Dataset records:
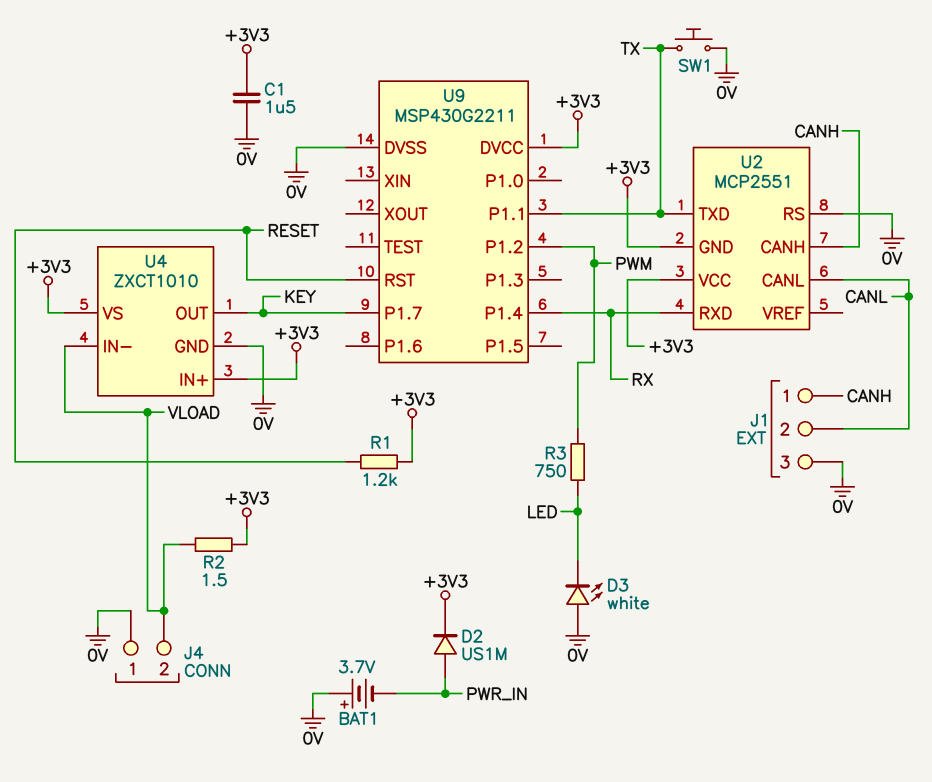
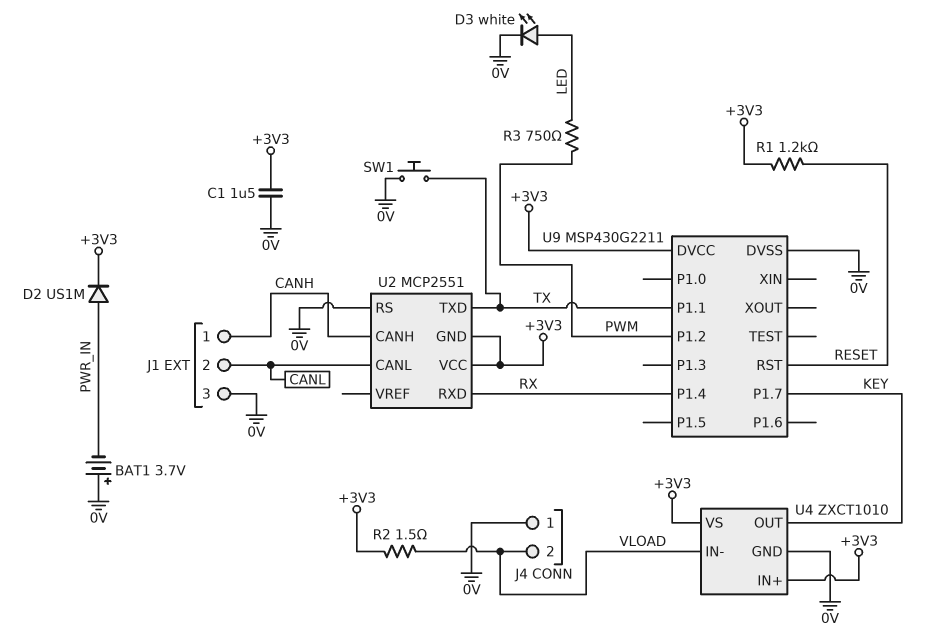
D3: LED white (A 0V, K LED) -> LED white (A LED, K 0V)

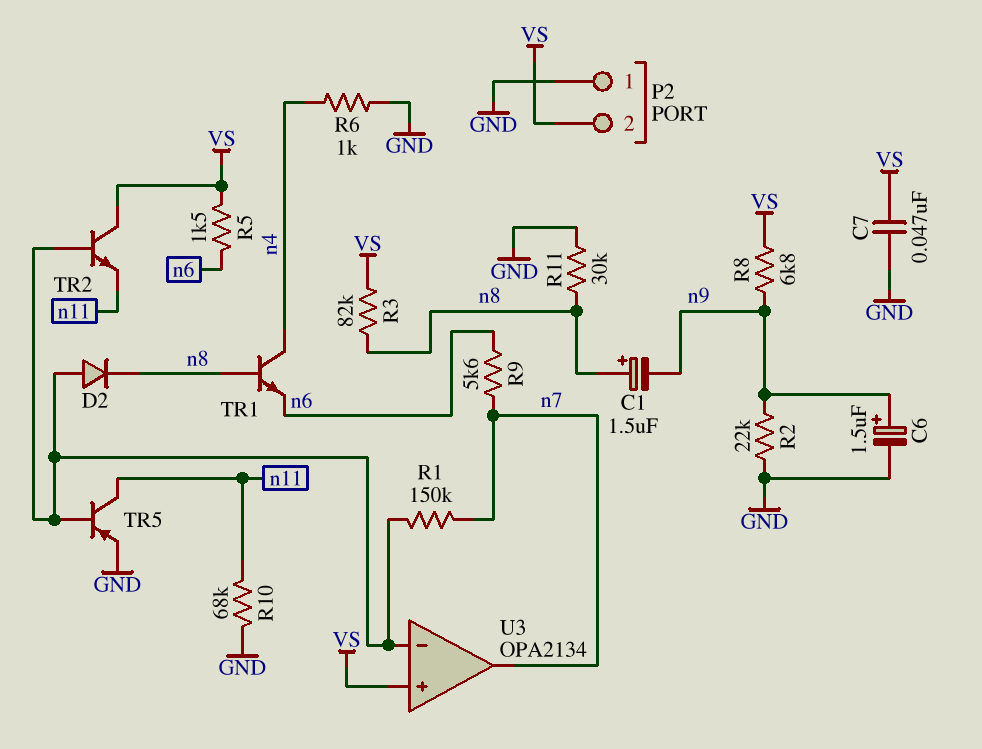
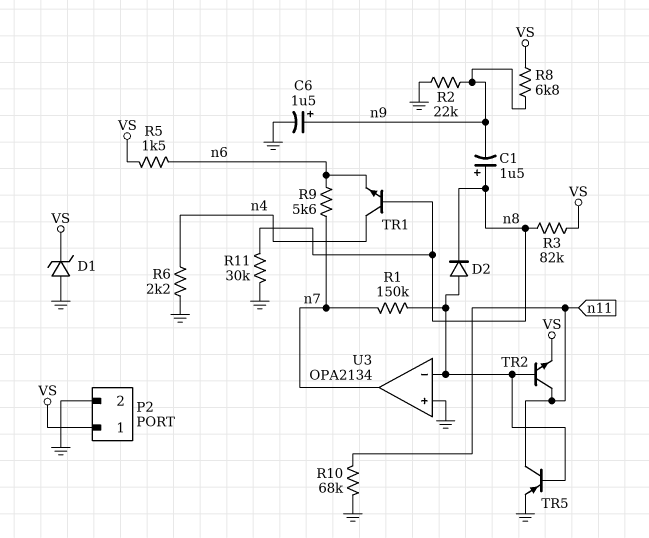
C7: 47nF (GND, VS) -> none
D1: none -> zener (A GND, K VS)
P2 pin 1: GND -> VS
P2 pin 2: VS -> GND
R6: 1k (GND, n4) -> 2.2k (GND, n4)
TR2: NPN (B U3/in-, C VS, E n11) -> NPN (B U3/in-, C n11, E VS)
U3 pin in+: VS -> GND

◆ **EXERCISE GOAL**
The reply has to reproduce every line above verbatim and contain no pictures.

◆ **RESPONSE FOR THIS EXERCISE**
D3: LED white (A 0V, K LED) -> LED white (A LED, K 0V)

C7: 47nF (GND, VS) -> none
D1: none -> zener (A GND, K VS)
P2 pin 1: GND -> VS
P2 pin 2: VS -> GND
R6: 1k (GND, n4) -> 2.2k (GND, n4)
TR2: NPN (B U3/in-, C VS, E n11) -> NPN (B U3/in-, C n11, E VS)
U3 pin in+: VS -> GND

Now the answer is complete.